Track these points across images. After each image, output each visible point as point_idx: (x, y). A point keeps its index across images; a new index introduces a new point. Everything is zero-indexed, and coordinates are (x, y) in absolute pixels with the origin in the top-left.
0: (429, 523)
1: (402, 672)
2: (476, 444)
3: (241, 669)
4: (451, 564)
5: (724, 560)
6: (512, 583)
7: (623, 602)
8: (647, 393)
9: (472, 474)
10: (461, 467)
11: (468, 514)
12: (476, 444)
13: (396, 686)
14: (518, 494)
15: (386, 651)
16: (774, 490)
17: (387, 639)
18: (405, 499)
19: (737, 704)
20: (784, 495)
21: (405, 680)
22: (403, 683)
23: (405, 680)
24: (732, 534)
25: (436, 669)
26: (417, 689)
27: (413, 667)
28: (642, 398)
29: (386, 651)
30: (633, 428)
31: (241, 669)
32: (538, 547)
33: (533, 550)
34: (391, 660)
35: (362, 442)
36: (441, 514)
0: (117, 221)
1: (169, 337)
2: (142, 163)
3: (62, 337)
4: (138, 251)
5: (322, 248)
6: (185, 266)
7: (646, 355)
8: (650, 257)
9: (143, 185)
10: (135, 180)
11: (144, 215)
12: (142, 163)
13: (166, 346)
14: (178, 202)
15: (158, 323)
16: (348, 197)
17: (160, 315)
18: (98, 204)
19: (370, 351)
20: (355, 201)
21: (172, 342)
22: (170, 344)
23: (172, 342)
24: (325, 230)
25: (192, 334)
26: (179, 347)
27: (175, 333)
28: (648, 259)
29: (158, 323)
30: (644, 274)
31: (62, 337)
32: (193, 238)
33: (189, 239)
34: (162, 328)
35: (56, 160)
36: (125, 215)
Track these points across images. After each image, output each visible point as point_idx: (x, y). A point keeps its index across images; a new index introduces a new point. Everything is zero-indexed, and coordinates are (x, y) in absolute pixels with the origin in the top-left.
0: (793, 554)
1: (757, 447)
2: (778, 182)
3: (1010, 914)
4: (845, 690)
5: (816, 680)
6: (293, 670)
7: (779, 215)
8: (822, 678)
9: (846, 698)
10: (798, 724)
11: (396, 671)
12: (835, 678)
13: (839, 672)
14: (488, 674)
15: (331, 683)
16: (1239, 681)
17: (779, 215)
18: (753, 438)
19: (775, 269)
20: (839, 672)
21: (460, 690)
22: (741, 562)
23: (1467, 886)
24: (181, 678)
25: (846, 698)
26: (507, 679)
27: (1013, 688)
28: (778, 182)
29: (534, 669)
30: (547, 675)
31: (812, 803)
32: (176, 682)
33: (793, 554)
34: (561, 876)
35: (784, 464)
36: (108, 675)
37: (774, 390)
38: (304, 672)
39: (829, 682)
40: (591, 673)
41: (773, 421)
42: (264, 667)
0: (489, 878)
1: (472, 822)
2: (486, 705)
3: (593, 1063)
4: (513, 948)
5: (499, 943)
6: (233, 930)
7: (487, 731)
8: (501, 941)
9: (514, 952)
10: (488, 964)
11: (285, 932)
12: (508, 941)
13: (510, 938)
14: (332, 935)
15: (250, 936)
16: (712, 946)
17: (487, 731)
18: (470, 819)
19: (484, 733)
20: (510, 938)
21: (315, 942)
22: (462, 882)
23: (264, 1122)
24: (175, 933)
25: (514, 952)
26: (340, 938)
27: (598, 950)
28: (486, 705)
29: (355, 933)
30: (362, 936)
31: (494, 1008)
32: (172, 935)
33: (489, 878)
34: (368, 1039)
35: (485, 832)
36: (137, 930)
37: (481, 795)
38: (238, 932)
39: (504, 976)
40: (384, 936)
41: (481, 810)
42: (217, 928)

**Given request**
Lay out the records as a JSON list of strings with one string per line, leaving out blank lines, starting at the first line of the records and ending at the line containing "36: (125, 215)".

**The solution**
[
  "Track these points across images. After each image, output each visible point as point_idx: (x, y). A point keeps its index across images; a new index introduces a new point. Everything is zero-indexed, and coordinates are (x, y) in absolute pixels with the origin in the top-left.",
  "0: (429, 523)",
  "1: (402, 672)",
  "2: (476, 444)",
  "3: (241, 669)",
  "4: (451, 564)",
  "5: (724, 560)",
  "6: (512, 583)",
  "7: (623, 602)",
  "8: (647, 393)",
  "9: (472, 474)",
  "10: (461, 467)",
  "11: (468, 514)",
  "12: (476, 444)",
  "13: (396, 686)",
  "14: (518, 494)",
  "15: (386, 651)",
  "16: (774, 490)",
  "17: (387, 639)",
  "18: (405, 499)",
  "19: (737, 704)",
  "20: (784, 495)",
  "21: (405, 680)",
  "22: (403, 683)",
  "23: (405, 680)",
  "24: (732, 534)",
  "25: (436, 669)",
  "26: (417, 689)",
  "27: (413, 667)",
  "28: (642, 398)",
  "29: (386, 651)",
  "30: (633, 428)",
  "31: (241, 669)",
  "32: (538, 547)",
  "33: (533, 550)",
  "34: (391, 660)",
  "35: (362, 442)",
  "36: (441, 514)",
  "0: (117, 221)",
  "1: (169, 337)",
  "2: (142, 163)",
  "3: (62, 337)",
  "4: (138, 251)",
  "5: (322, 248)",
  "6: (185, 266)",
  "7: (646, 355)",
  "8: (650, 257)",
  "9: (143, 185)",
  "10: (135, 180)",
  "11: (144, 215)",
  "12: (142, 163)",
  "13: (166, 346)",
  "14: (178, 202)",
  "15: (158, 323)",
  "16: (348, 197)",
  "17: (160, 315)",
  "18: (98, 204)",
  "19: (370, 351)",
  "20: (355, 201)",
  "21: (172, 342)",
  "22: (170, 344)",
  "23: (172, 342)",
  "24: (325, 230)",
  "25: (192, 334)",
  "26: (179, 347)",
  "27: (175, 333)",
  "28: (648, 259)",
  "29: (158, 323)",
  "30: (644, 274)",
  "31: (62, 337)",
  "32: (193, 238)",
  "33: (189, 239)",
  "34: (162, 328)",
  "35: (56, 160)",
  "36: (125, 215)"
]